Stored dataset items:
------
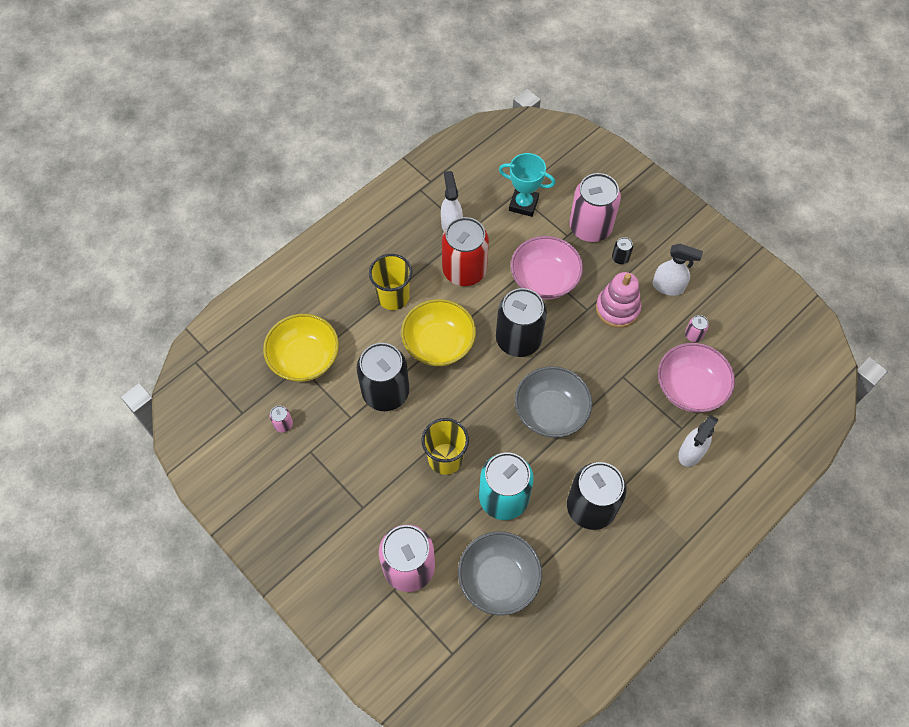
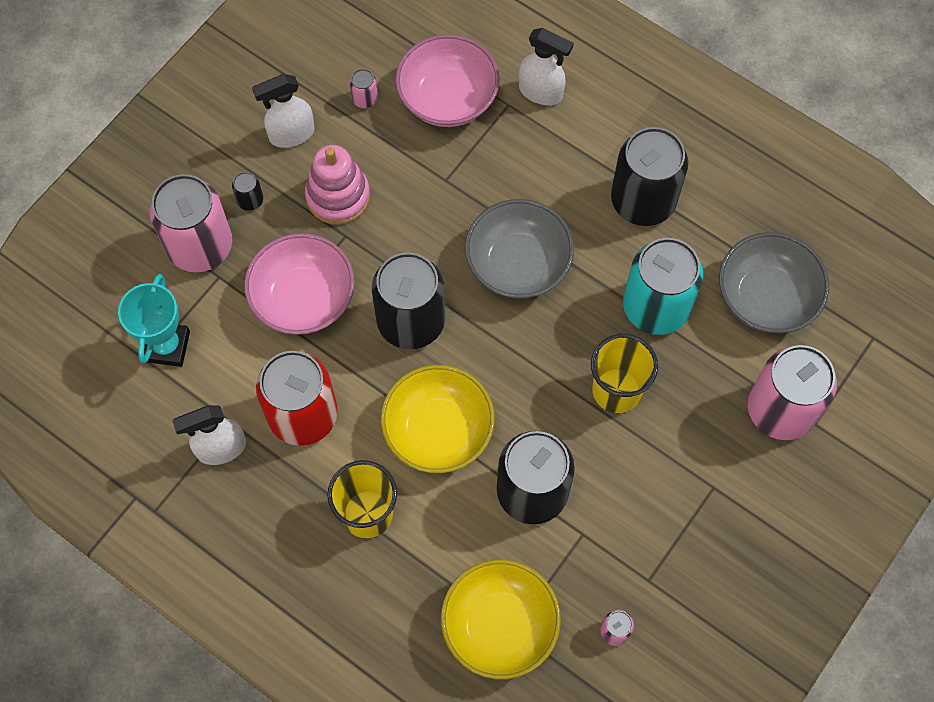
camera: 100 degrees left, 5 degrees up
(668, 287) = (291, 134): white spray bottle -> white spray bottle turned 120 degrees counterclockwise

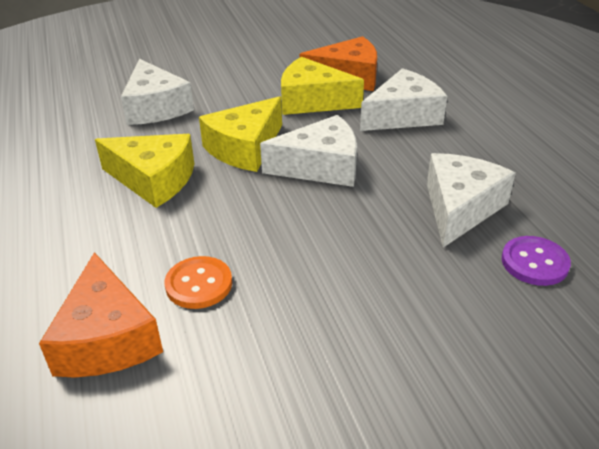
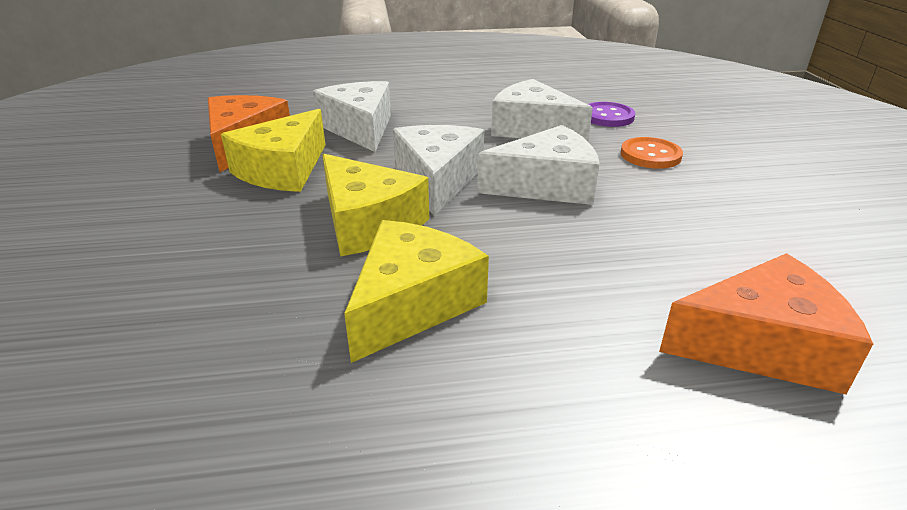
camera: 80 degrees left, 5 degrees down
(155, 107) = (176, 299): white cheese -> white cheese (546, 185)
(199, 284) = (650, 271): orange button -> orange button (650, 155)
------
Work to be completed:
In how many lines of the entries does "degrees" appear? Reply with only the number.

Result of the task:
3